▶ [TO DO] Quote every line of the data below as it stands, omitting pictures.

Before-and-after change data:
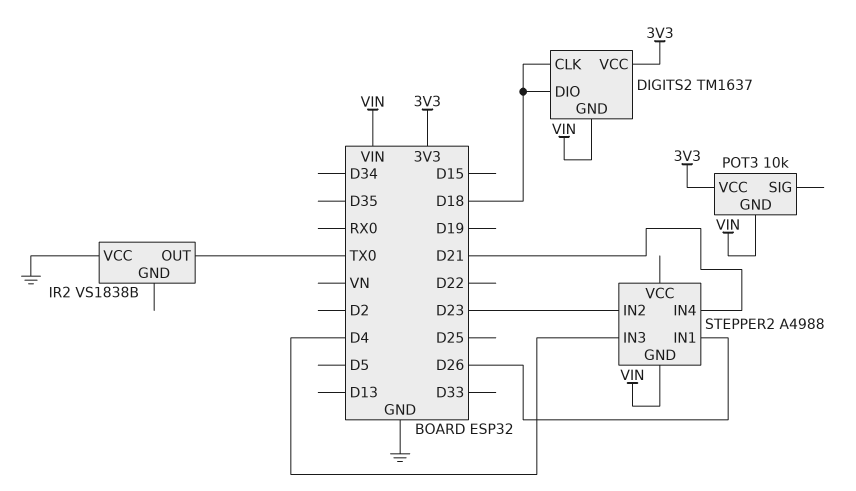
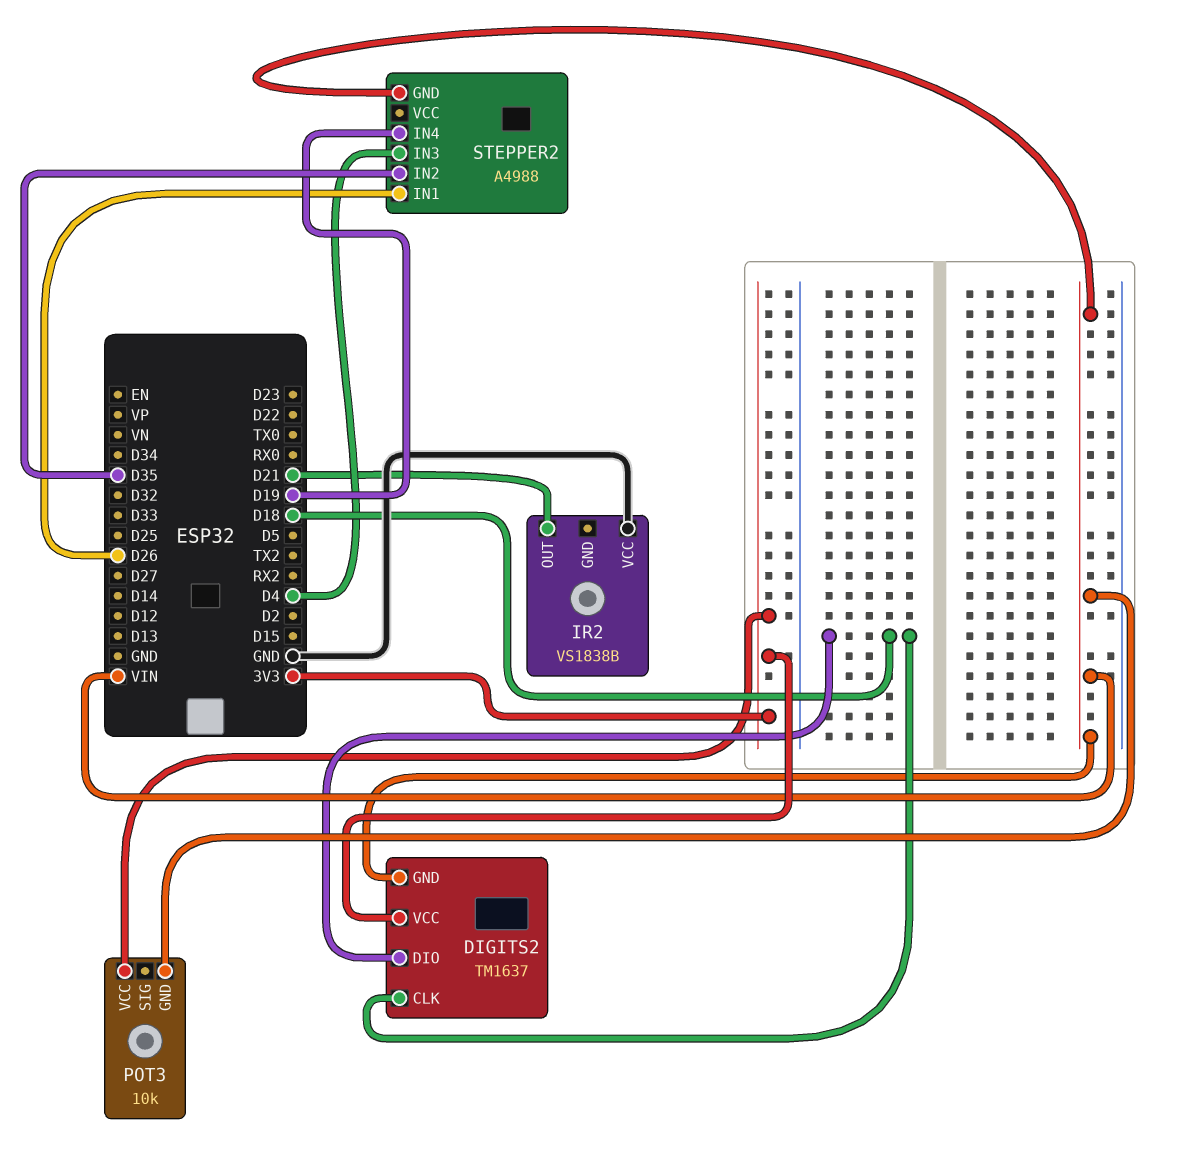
IR2 pin OUT: TX0 -> D21
STEPPER2 pin IN2: D23 -> D35
STEPPER2 pin IN4: D21 -> D19

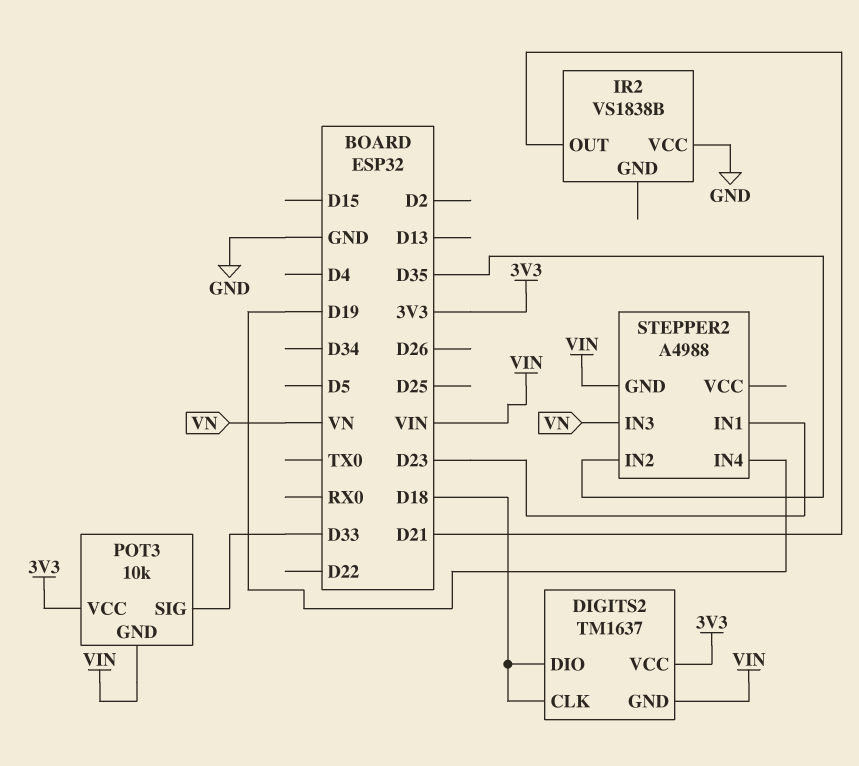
POT3 pin SIG: none -> D33
STEPPER2 pin IN1: D26 -> D23
STEPPER2 pin IN3: D4 -> VN

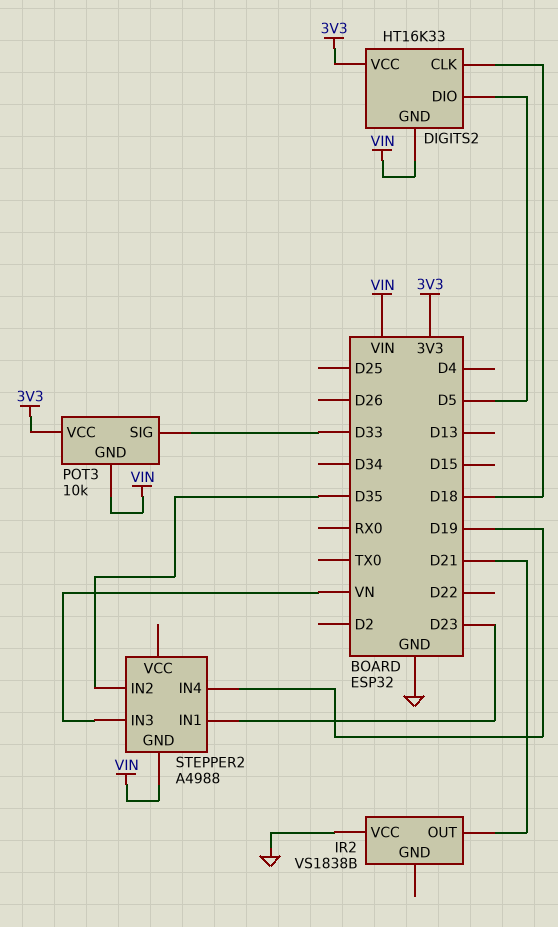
DIGITS2: TM1637 -> HT16K33
DIGITS2 pin DIO: D18 -> D5

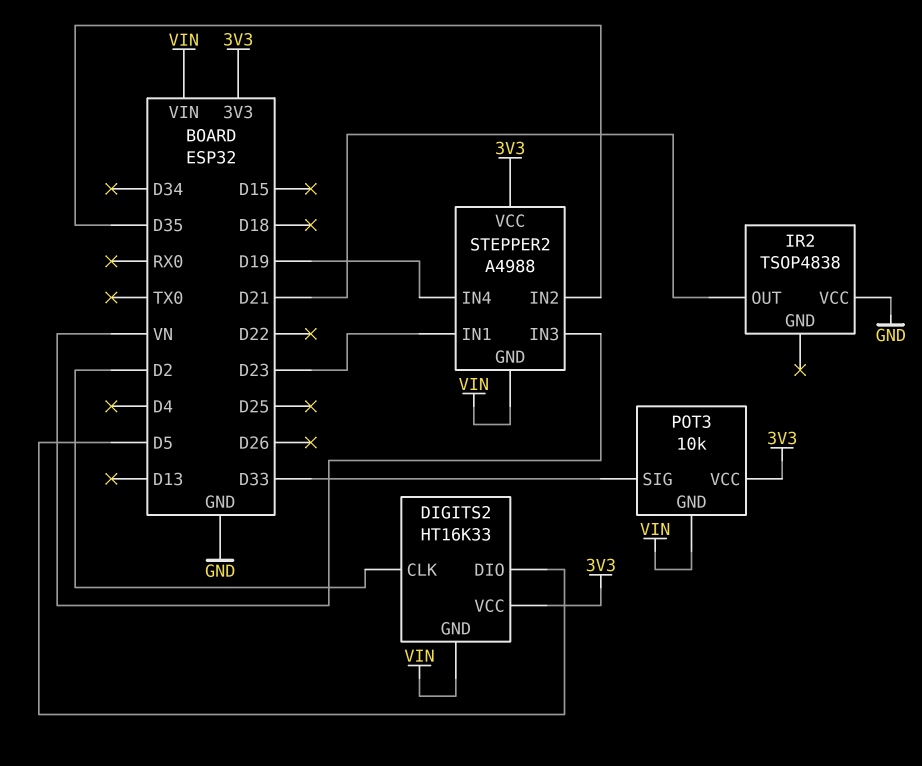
DIGITS2 pin CLK: D18 -> D2
IR2: VS1838B -> TSOP4838
STEPPER2 pin VCC: none -> 3V3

▶ [FINISHED EXERCISE]
IR2 pin OUT: TX0 -> D21
STEPPER2 pin IN2: D23 -> D35
STEPPER2 pin IN4: D21 -> D19

POT3 pin SIG: none -> D33
STEPPER2 pin IN1: D26 -> D23
STEPPER2 pin IN3: D4 -> VN

DIGITS2: TM1637 -> HT16K33
DIGITS2 pin DIO: D18 -> D5

DIGITS2 pin CLK: D18 -> D2
IR2: VS1838B -> TSOP4838
STEPPER2 pin VCC: none -> 3V3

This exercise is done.